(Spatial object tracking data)

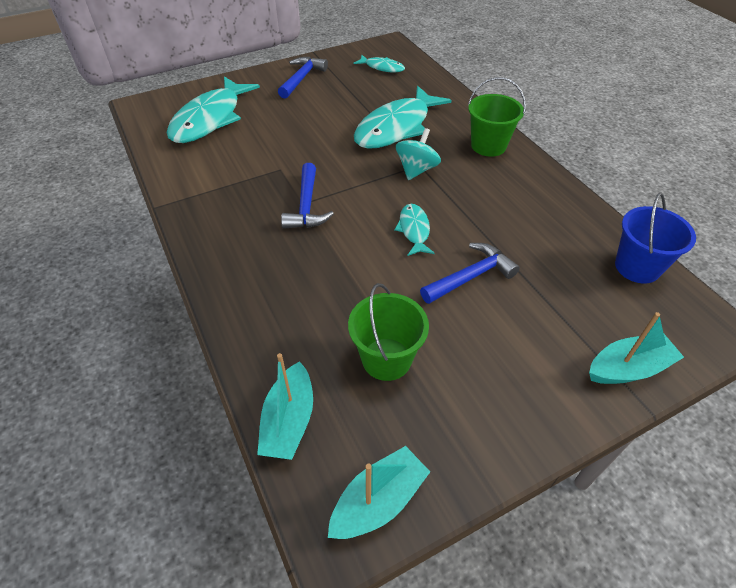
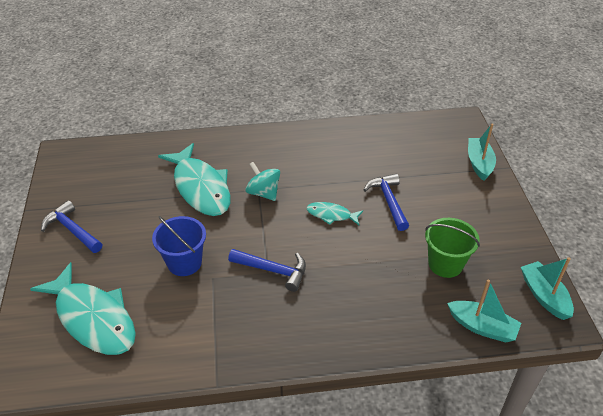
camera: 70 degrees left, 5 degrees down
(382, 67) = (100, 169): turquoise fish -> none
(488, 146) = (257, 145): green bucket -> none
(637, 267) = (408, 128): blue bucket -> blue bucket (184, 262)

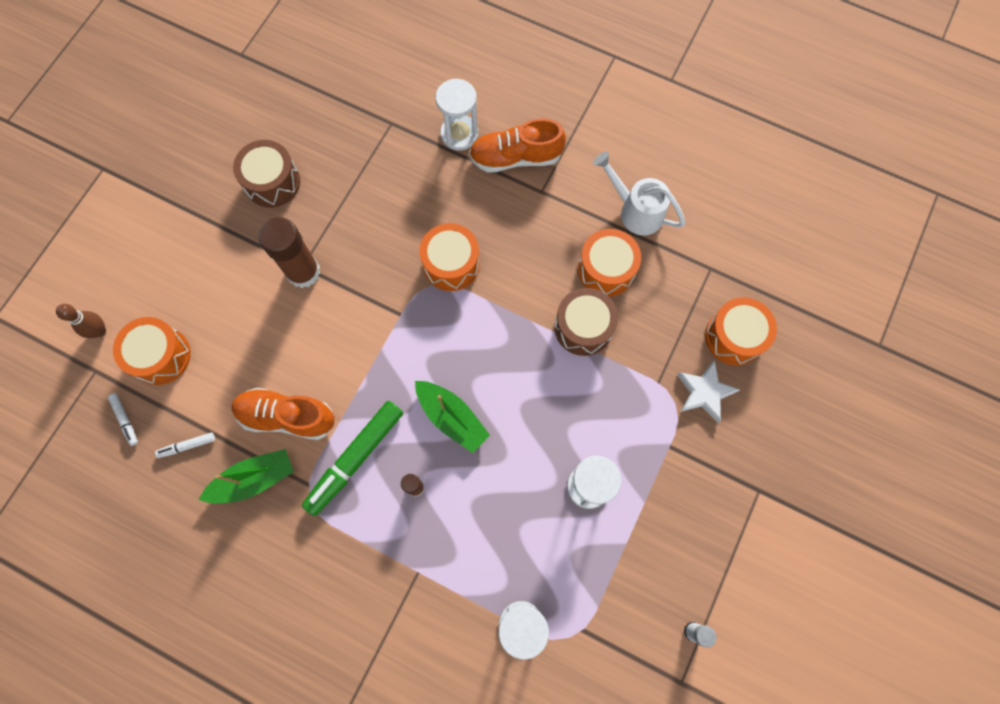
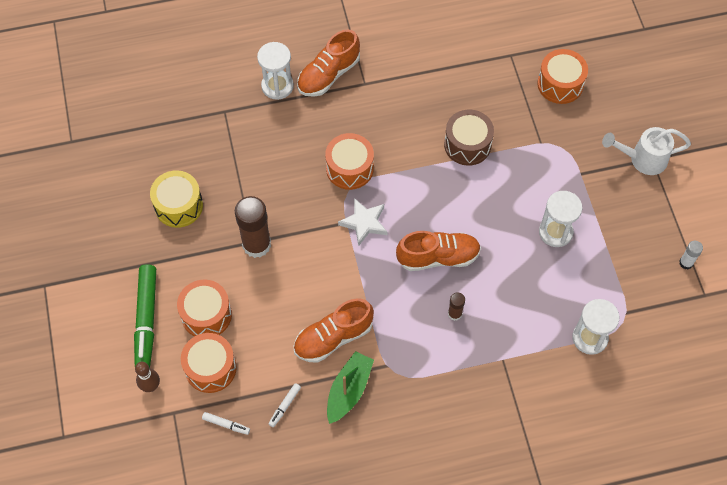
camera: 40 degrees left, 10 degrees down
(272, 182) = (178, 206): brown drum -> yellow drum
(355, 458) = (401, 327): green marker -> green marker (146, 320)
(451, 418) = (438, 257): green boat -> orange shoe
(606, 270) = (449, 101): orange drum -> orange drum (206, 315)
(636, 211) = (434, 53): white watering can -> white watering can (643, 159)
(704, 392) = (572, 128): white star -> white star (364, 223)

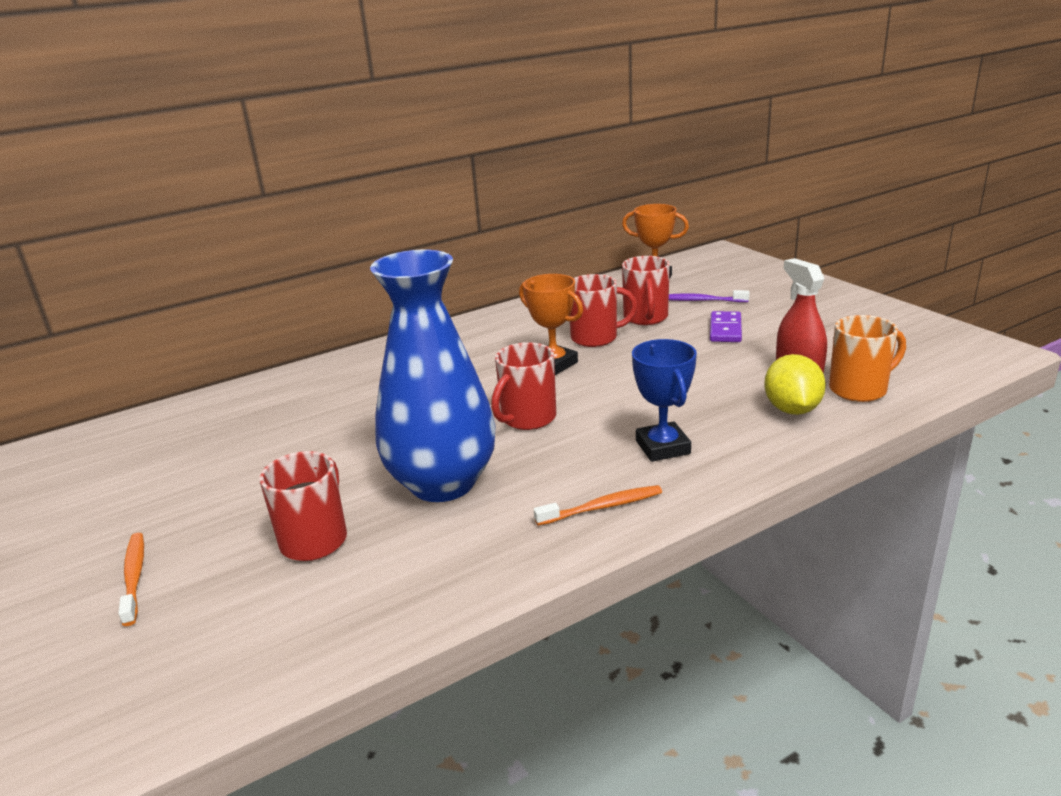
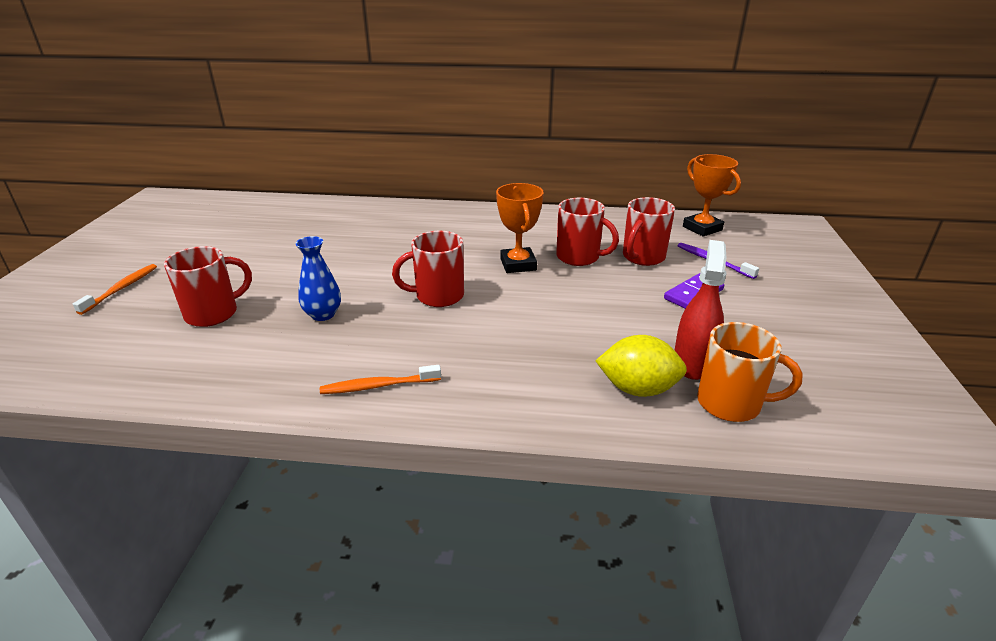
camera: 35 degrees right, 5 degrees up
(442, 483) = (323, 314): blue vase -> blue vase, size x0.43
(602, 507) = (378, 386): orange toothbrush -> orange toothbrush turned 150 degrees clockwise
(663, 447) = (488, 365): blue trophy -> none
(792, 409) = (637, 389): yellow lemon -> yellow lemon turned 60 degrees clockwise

* * *

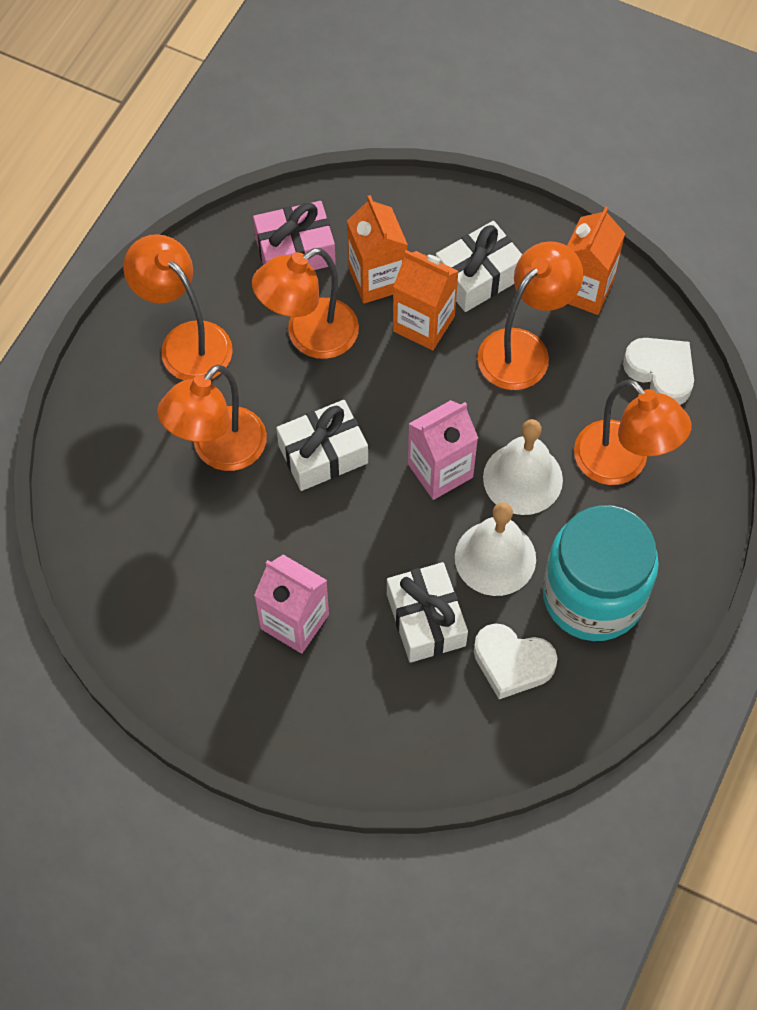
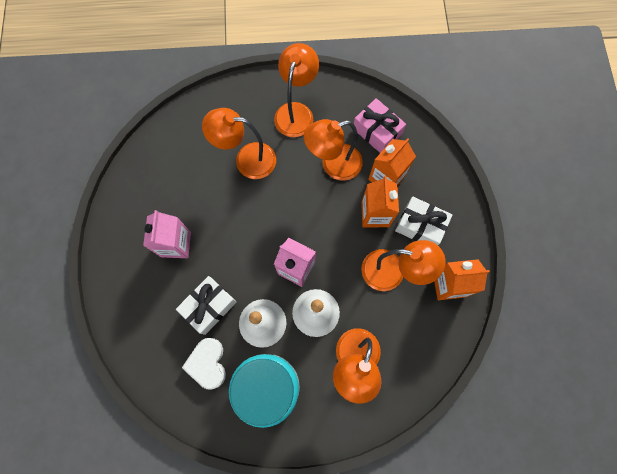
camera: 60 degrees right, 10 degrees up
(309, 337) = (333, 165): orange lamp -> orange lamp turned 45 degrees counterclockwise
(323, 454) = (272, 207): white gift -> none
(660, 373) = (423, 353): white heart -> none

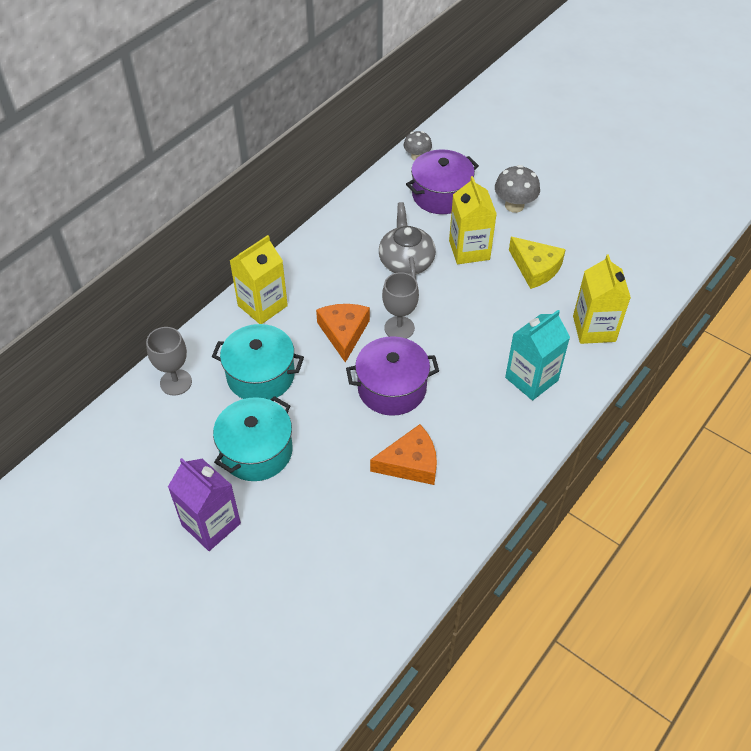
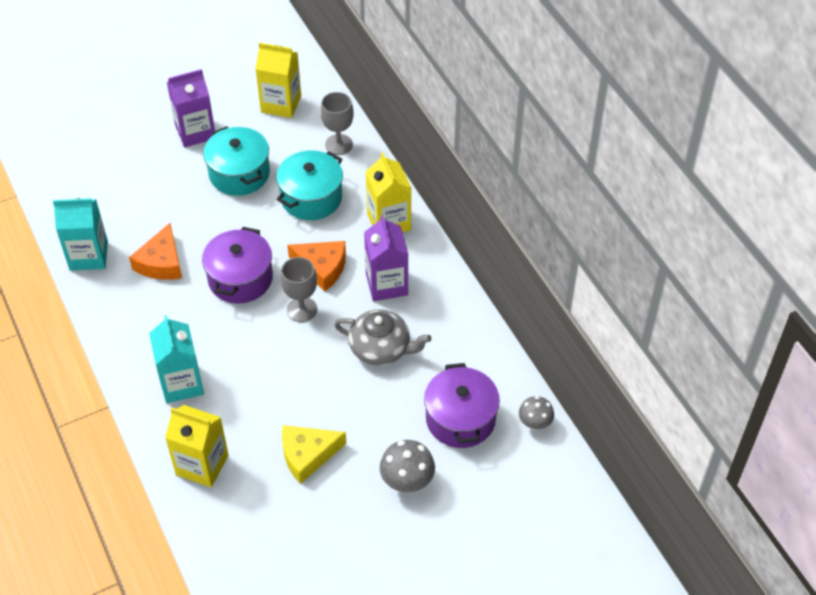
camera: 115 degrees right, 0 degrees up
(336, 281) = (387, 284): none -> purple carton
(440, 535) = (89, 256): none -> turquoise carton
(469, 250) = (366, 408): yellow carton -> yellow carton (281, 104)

Work instruction.
Copy the entries above exactly, but only from the line holding "(355, 458) = (401, 327): green" through the line holding "(704, 392) = (572, 128): white", both included.

Result of this task.
(355, 458) = (401, 327): green marker -> green marker (146, 320)
(451, 418) = (438, 257): green boat -> orange shoe
(606, 270) = (449, 101): orange drum -> orange drum (206, 315)
(636, 211) = (434, 53): white watering can -> white watering can (643, 159)
(704, 392) = (572, 128): white star -> white star (364, 223)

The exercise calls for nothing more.